Records taken from a collection
+---+

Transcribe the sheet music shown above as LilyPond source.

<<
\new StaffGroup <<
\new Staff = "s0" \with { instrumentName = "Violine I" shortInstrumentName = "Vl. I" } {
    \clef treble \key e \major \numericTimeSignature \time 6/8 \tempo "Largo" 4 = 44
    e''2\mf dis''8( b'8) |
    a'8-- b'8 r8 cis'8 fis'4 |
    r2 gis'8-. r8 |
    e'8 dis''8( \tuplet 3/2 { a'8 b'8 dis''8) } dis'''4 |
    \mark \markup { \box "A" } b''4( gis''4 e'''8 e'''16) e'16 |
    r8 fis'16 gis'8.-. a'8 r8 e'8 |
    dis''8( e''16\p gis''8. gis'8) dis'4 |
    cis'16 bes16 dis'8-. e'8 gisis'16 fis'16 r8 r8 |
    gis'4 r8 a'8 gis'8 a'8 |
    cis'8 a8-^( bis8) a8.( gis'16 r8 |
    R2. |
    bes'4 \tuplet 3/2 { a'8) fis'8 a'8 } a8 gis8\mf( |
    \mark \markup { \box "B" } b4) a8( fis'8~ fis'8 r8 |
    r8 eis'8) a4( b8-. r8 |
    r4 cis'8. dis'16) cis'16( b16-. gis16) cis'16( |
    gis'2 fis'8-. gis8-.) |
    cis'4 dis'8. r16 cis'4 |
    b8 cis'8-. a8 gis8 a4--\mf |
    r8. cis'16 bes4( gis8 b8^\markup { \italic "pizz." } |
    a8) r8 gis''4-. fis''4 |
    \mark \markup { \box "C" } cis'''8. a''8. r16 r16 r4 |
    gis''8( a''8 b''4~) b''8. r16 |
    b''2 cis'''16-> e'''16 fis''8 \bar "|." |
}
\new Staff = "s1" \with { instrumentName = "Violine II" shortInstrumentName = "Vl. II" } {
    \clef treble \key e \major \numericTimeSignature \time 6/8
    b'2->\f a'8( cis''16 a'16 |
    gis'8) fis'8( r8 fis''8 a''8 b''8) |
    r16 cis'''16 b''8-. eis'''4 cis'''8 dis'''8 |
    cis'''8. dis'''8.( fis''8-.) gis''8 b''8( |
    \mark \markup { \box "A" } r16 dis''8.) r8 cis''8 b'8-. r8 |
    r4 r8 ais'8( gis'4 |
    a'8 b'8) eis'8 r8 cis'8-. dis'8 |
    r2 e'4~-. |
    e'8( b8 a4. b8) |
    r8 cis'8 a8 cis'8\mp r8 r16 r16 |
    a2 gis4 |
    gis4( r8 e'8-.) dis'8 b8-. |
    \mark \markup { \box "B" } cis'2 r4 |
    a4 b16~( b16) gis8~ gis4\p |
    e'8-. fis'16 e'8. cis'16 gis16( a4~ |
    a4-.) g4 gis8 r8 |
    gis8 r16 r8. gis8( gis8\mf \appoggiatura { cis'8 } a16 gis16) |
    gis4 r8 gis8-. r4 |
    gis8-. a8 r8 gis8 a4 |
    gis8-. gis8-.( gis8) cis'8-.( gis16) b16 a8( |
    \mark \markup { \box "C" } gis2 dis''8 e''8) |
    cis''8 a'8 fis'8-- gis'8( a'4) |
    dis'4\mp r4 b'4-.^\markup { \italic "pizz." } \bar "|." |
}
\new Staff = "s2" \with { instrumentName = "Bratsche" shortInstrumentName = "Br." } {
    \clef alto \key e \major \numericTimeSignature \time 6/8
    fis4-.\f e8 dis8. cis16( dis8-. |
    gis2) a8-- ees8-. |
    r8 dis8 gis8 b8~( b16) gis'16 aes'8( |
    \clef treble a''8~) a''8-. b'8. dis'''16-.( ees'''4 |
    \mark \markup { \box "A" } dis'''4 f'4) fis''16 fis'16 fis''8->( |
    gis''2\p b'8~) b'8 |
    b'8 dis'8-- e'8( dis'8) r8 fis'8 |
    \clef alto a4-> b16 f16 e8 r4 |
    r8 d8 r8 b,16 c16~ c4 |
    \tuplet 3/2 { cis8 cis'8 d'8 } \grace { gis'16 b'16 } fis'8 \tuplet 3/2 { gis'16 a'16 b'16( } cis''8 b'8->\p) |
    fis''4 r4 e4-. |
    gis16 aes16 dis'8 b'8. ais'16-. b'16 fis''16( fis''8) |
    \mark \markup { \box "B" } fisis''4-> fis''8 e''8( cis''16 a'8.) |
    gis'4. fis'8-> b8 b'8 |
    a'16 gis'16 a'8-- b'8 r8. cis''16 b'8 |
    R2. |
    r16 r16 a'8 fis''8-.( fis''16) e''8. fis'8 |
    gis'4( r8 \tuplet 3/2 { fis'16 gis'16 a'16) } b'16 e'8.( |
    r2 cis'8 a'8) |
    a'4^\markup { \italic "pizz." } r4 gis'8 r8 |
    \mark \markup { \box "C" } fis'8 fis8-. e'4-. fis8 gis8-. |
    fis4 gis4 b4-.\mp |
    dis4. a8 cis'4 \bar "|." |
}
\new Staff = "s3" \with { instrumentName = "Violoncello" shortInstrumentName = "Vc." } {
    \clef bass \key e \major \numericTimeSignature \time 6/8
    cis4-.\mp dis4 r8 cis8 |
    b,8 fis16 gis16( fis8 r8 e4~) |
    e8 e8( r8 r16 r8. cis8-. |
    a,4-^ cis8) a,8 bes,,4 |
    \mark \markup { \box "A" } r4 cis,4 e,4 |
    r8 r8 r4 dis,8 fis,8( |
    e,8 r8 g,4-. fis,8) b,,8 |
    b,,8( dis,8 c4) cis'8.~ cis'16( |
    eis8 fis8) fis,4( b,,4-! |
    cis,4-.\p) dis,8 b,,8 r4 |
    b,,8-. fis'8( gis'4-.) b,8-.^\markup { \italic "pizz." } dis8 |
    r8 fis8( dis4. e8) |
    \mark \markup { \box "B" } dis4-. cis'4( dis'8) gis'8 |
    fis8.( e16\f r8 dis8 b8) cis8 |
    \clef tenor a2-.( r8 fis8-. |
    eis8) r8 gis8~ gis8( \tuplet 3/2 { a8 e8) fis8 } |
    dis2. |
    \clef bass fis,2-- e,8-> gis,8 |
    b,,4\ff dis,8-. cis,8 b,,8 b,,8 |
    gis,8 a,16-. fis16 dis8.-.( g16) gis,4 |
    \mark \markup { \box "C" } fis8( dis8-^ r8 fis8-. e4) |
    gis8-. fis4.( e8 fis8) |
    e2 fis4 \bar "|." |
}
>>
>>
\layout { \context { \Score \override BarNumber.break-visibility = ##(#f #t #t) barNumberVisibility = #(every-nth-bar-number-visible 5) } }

+---+

* **Written exercise**
Pull out every line in the rows above that contains the string "with", and list those lines in their original order.

* **Written response**
\new Staff = "s0" \with { instrumentName = "Violine I" shortInstrumentName = "Vl. I" } {
\new Staff = "s1" \with { instrumentName = "Violine II" shortInstrumentName = "Vl. II" } {
\new Staff = "s2" \with { instrumentName = "Bratsche" shortInstrumentName = "Br." } {
\new Staff = "s3" \with { instrumentName = "Violoncello" shortInstrumentName = "Vc." } {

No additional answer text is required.